# [TRY IT]
Word for word, please restate the line containing "resized: RED CAR" and all the lines that follow it to the end of the data.

# [PROVIDED RECORDS]
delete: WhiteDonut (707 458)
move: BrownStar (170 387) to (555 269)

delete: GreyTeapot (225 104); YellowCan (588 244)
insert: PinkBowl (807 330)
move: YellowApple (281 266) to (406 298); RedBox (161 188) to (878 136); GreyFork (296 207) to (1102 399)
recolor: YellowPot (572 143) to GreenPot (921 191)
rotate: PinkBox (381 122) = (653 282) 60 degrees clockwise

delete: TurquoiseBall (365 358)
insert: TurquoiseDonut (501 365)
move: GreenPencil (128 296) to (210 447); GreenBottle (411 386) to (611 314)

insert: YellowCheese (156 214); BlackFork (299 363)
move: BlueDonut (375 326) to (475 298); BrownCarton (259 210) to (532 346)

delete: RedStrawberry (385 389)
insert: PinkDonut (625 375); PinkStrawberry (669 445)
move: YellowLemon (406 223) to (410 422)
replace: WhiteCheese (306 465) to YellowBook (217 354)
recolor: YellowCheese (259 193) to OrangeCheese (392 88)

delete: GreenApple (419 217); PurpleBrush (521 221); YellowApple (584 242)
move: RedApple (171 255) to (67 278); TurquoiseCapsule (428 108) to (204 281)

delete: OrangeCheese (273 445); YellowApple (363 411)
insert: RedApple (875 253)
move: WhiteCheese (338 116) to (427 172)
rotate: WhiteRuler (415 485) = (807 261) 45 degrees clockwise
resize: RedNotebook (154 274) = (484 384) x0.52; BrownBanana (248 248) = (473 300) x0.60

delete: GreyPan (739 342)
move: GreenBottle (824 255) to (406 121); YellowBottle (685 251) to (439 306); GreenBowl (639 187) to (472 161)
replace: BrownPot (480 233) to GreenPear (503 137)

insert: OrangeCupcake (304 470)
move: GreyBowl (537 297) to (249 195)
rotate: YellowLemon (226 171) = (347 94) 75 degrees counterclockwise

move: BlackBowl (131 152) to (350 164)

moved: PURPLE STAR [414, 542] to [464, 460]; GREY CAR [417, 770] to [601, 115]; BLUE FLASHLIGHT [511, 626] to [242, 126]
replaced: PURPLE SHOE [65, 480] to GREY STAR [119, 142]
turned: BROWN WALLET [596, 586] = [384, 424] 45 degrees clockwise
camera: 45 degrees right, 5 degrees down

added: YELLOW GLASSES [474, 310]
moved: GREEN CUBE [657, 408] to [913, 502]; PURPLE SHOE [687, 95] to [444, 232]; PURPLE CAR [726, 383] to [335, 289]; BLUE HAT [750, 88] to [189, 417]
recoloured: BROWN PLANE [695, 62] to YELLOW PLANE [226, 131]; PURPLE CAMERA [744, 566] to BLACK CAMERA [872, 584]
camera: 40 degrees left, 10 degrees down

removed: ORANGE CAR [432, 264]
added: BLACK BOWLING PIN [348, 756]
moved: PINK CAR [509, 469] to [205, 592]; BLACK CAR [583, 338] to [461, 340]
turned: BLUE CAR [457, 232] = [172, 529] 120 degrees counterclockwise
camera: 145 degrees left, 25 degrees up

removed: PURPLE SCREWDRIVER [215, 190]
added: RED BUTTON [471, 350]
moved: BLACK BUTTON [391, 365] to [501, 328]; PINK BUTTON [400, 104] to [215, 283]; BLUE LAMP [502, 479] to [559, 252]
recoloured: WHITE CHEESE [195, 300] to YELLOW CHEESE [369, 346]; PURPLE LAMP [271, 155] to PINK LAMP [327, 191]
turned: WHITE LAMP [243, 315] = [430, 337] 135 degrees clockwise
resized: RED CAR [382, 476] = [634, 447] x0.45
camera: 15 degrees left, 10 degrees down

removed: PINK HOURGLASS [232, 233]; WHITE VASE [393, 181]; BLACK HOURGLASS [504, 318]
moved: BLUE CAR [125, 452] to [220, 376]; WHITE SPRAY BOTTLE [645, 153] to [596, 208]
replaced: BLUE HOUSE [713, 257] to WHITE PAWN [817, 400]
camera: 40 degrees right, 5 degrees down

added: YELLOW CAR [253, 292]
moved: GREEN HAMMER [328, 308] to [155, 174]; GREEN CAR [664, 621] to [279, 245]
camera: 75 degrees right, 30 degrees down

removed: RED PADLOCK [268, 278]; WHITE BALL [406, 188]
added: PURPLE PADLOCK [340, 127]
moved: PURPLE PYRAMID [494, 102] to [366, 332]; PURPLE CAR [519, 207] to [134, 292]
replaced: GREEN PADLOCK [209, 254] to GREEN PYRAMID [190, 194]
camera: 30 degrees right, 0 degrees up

# [EXERCISE RESPONSE]
resized: RED CAR [382, 476] = [634, 447] x0.45
camera: 15 degrees left, 10 degrees down

removed: PINK HOURGLASS [232, 233]; WHITE VASE [393, 181]; BLACK HOURGLASS [504, 318]
moved: BLUE CAR [125, 452] to [220, 376]; WHITE SPRAY BOTTLE [645, 153] to [596, 208]
replaced: BLUE HOUSE [713, 257] to WHITE PAWN [817, 400]
camera: 40 degrees right, 5 degrees down

added: YELLOW CAR [253, 292]
moved: GREEN HAMMER [328, 308] to [155, 174]; GREEN CAR [664, 621] to [279, 245]
camera: 75 degrees right, 30 degrees down

removed: RED PADLOCK [268, 278]; WHITE BALL [406, 188]
added: PURPLE PADLOCK [340, 127]
moved: PURPLE PYRAMID [494, 102] to [366, 332]; PURPLE CAR [519, 207] to [134, 292]
replaced: GREEN PADLOCK [209, 254] to GREEN PYRAMID [190, 194]
camera: 30 degrees right, 0 degrees up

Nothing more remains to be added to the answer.